Repeat the entries below word for word, though any picture in them should be dropped.

---

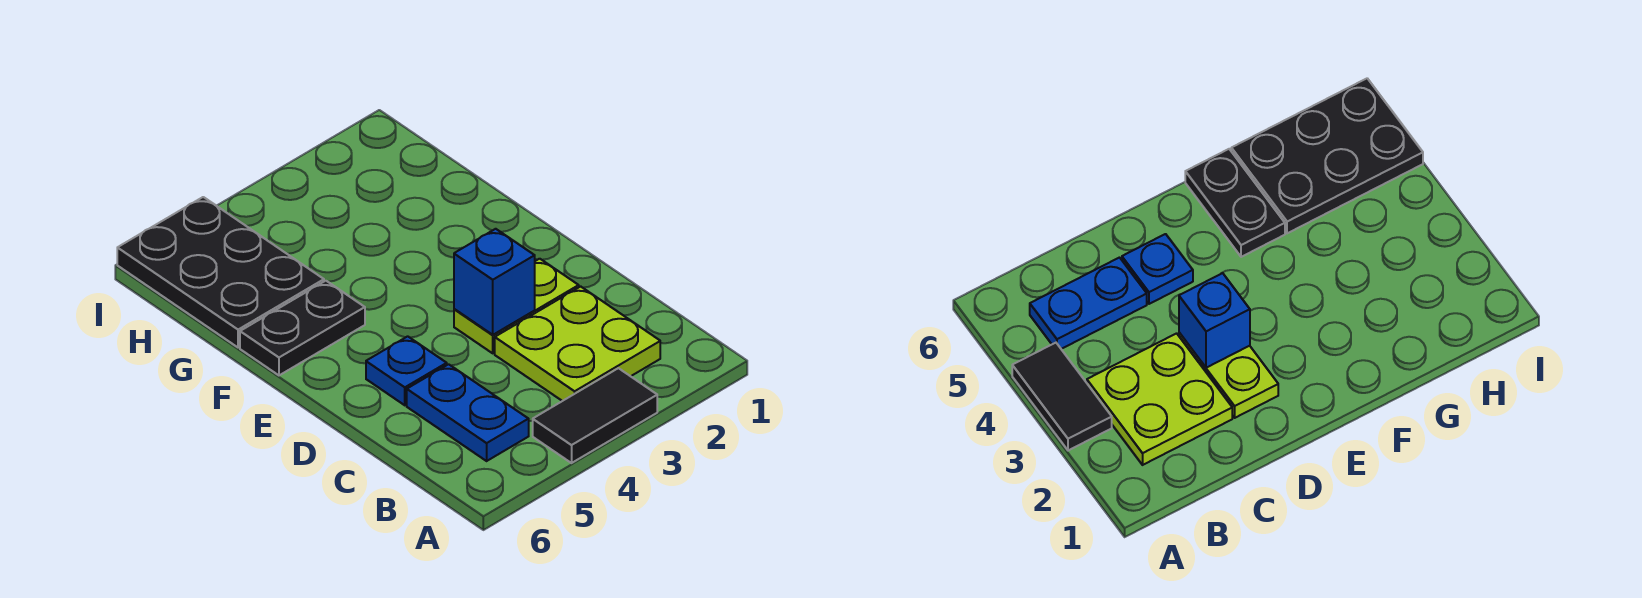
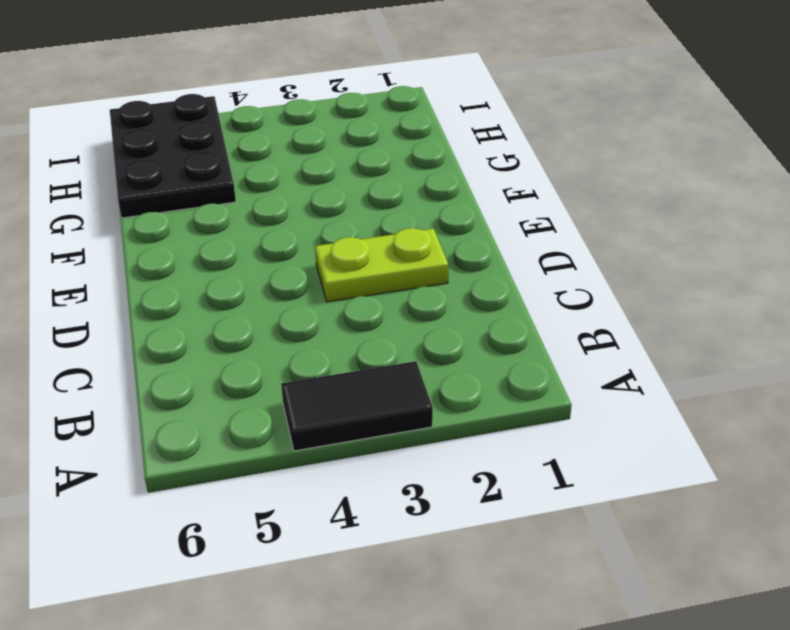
none -> lime plate B2:C3 level 1
none -> blue plate B5:C5 level 1

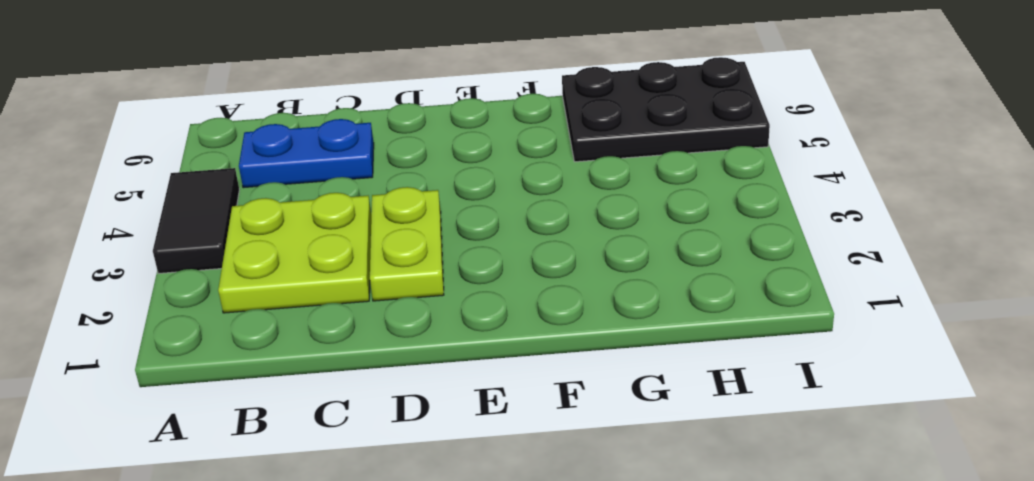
none -> blue plate D5 level 1
none -> black plate F5:F6 level 1

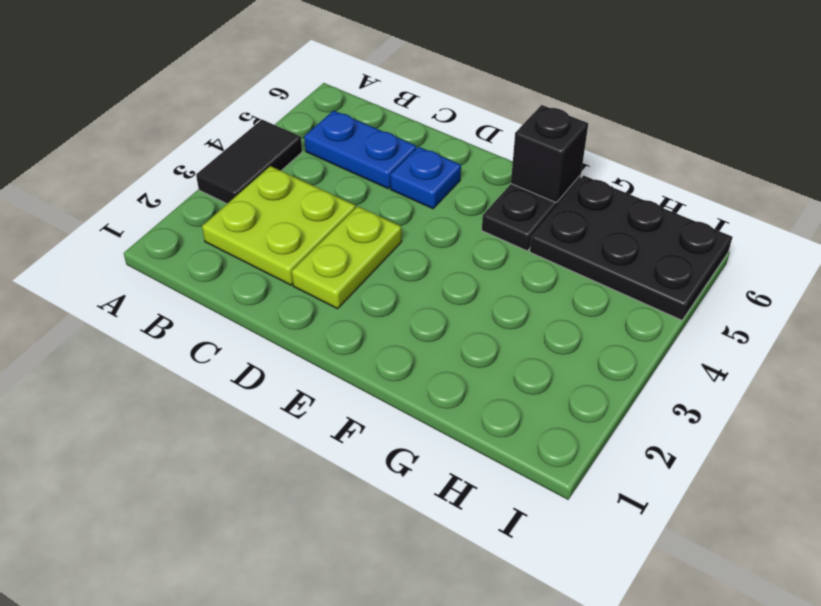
black brick F6 level 2 -> none
none -> blue brick D3 level 2

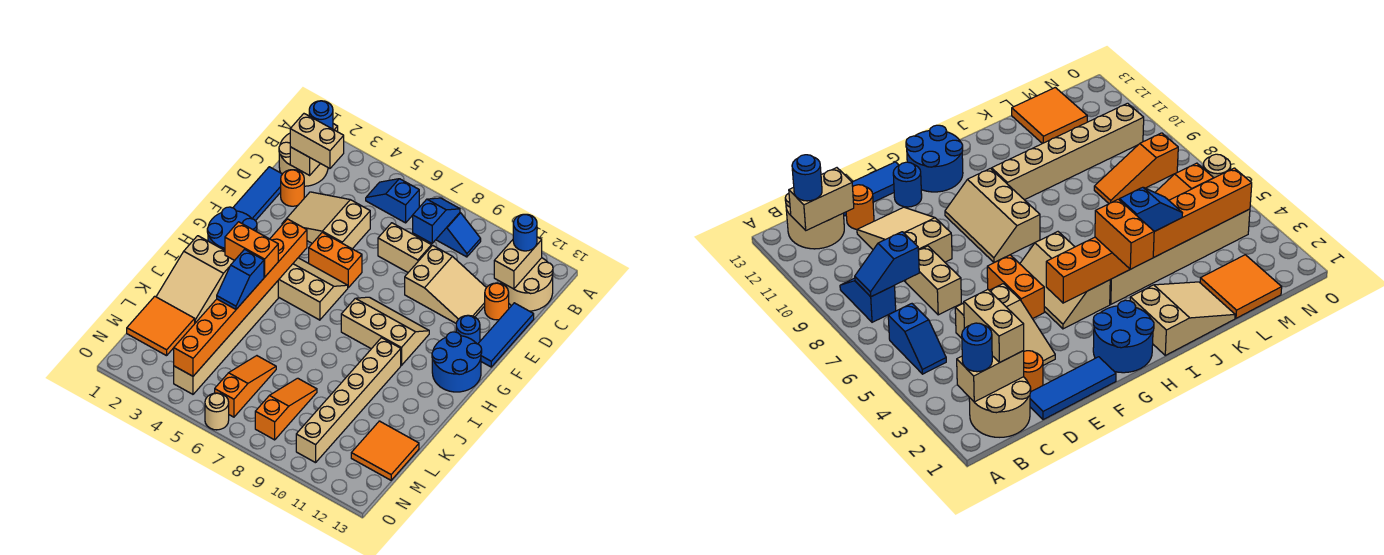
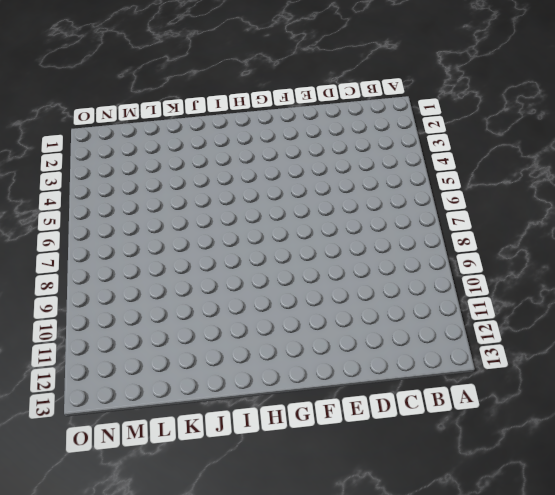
none -> tan round brick B1:C2 level 1
none -> blue slope B5:B6 level 1 top 6
none -> blue slope B8:B9 level 1 top 8
none -> tan round brick B12:C13 level 1

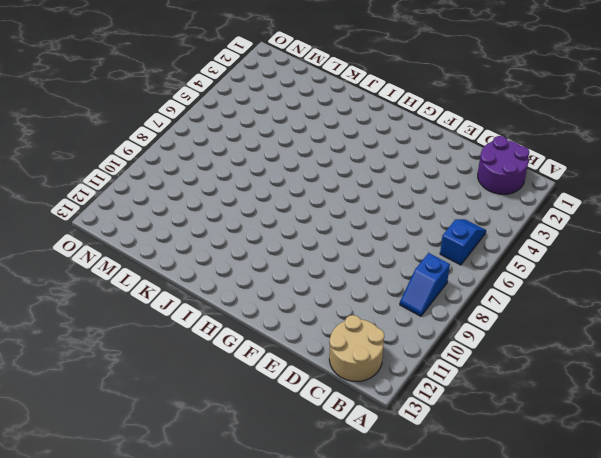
purple round brick B1:C2 level 1 -> tan round brick B1:C2 level 1
none -> blue tile D1:F1 level 1
none -> orange round brick D2 level 1
none -> tan slope D3:E5 level 1 top 5
none -> tan brick D7:D8 level 1

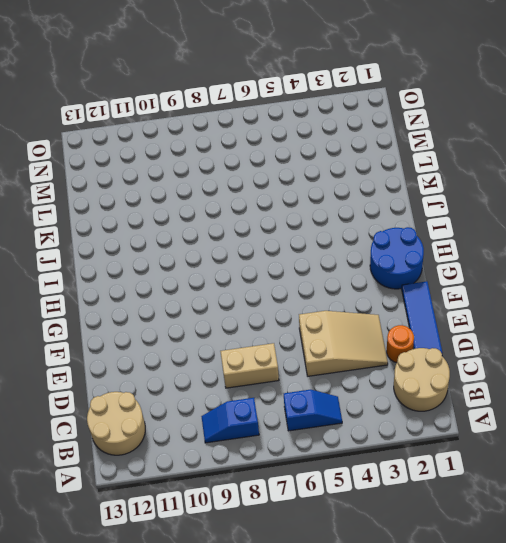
none -> tan slope D9:E11 level 1 top 9
none -> orange round brick D12 level 1
none -> blue tile D13:F13 level 1
none -> orange brick F5:F6 level 1

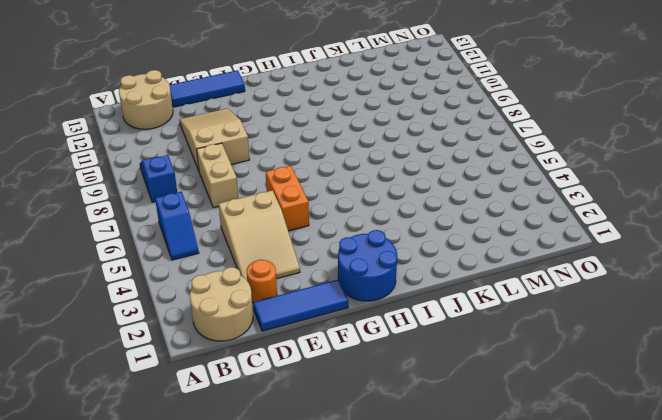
none -> orange round brick D12 level 1
none -> blue round brick F12 level 1
none -> tan slope G4:H6 level 1 top H
none -> tan slope G8:H10 level 1 top H

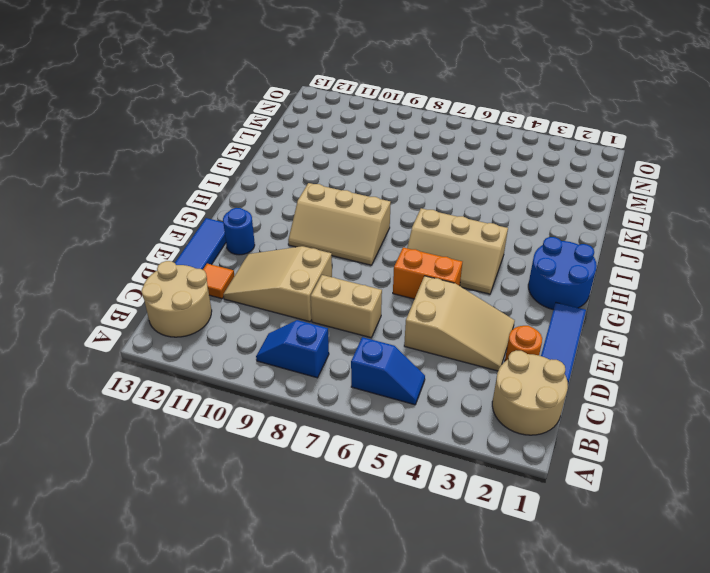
orange tile D12 level 1 -> orange round brick D12 level 1
none -> blue round brick G12:H13 level 1
none -> tan slope I1:K2 level 1 top I
none -> tan brick I4:N4 level 1
none -> tan brick I10:N10 level 1

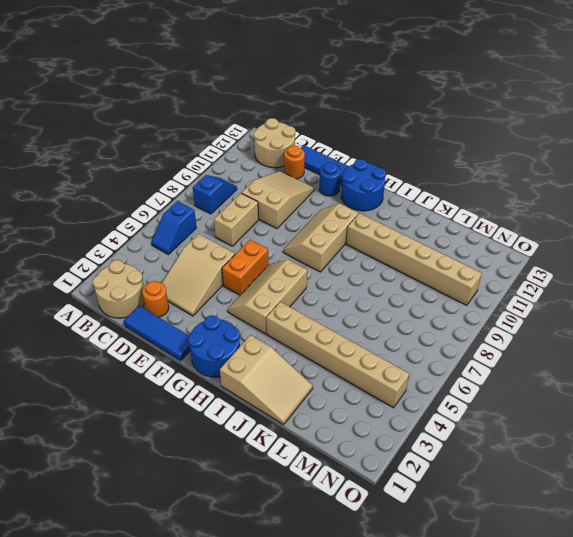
none -> orange tile L1:M2 level 1
none -> orange slope L6:N6 level 1 top N
none -> orange slope L8:N8 level 1 top N
none -> orange tile L12:M13 level 1

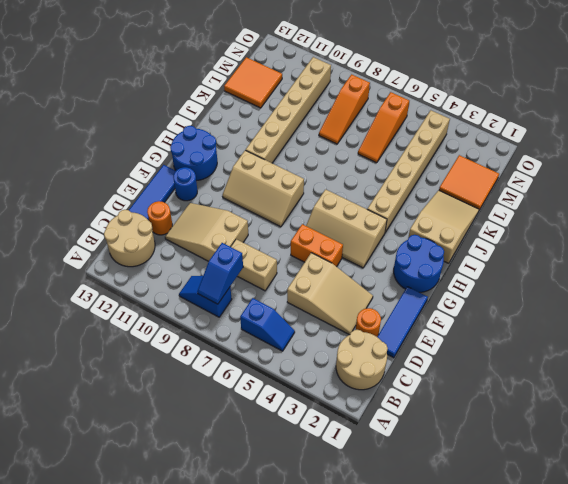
none -> tan round brick O6 level 1
none -> tan brick B2:C2 level 2
none -> tan brick B12:C12 level 2
none -> orange brick G4:N4 level 2

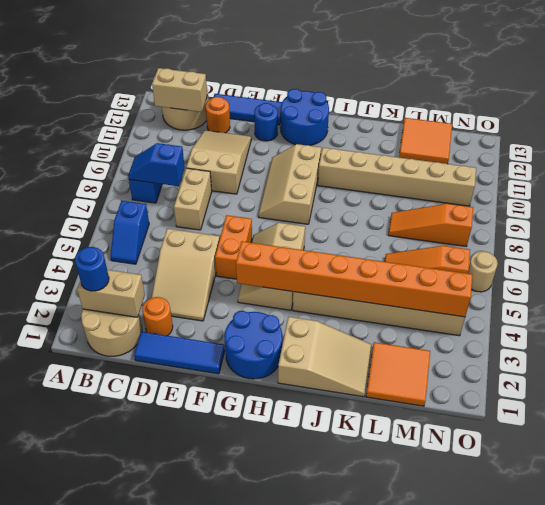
none -> blue round brick B12 level 3
none -> tan brick C2:C3 level 3
none -> orange brick I3:I4 level 3
none -> blue slope J4:K4 level 3 top J

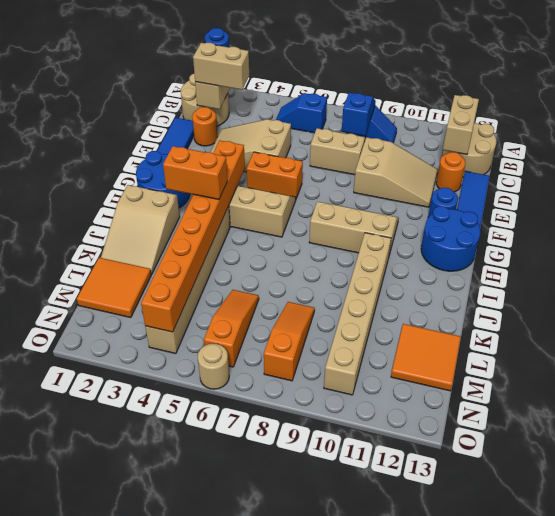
none -> blue round brick B12 level 3
none -> blue slope J4:K4 level 3 top J

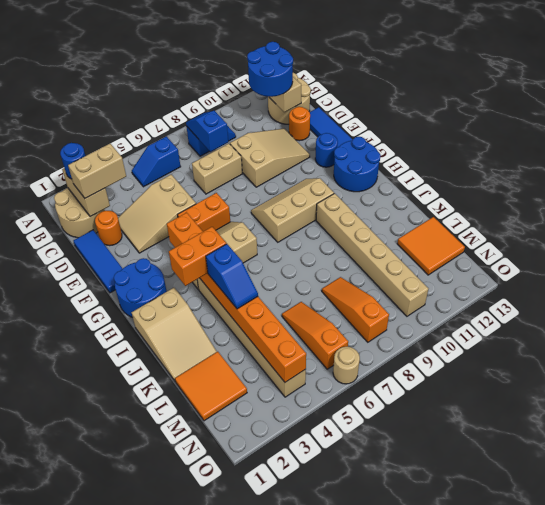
blue round brick B11:C12 level 3 -> blue round brick B12 level 3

---

* Answer to this task:
none -> lime plate B2:C3 level 1
none -> blue plate B5:C5 level 1

none -> blue plate D5 level 1
none -> black plate F5:F6 level 1

black brick F6 level 2 -> none
none -> blue brick D3 level 2

none -> tan round brick B1:C2 level 1
none -> blue slope B5:B6 level 1 top 6
none -> blue slope B8:B9 level 1 top 8
none -> tan round brick B12:C13 level 1

purple round brick B1:C2 level 1 -> tan round brick B1:C2 level 1
none -> blue tile D1:F1 level 1
none -> orange round brick D2 level 1
none -> tan slope D3:E5 level 1 top 5
none -> tan brick D7:D8 level 1

none -> tan slope D9:E11 level 1 top 9
none -> orange round brick D12 level 1
none -> blue tile D13:F13 level 1
none -> orange brick F5:F6 level 1

none -> orange round brick D12 level 1
none -> blue round brick F12 level 1
none -> tan slope G4:H6 level 1 top H
none -> tan slope G8:H10 level 1 top H

orange tile D12 level 1 -> orange round brick D12 level 1
none -> blue round brick G12:H13 level 1
none -> tan slope I1:K2 level 1 top I
none -> tan brick I4:N4 level 1
none -> tan brick I10:N10 level 1

none -> orange tile L1:M2 level 1
none -> orange slope L6:N6 level 1 top N
none -> orange slope L8:N8 level 1 top N
none -> orange tile L12:M13 level 1

none -> tan round brick O6 level 1
none -> tan brick B2:C2 level 2
none -> tan brick B12:C12 level 2
none -> orange brick G4:N4 level 2

none -> blue round brick B12 level 3
none -> tan brick C2:C3 level 3
none -> orange brick I3:I4 level 3
none -> blue slope J4:K4 level 3 top J

none -> blue round brick B12 level 3
none -> blue slope J4:K4 level 3 top J

blue round brick B11:C12 level 3 -> blue round brick B12 level 3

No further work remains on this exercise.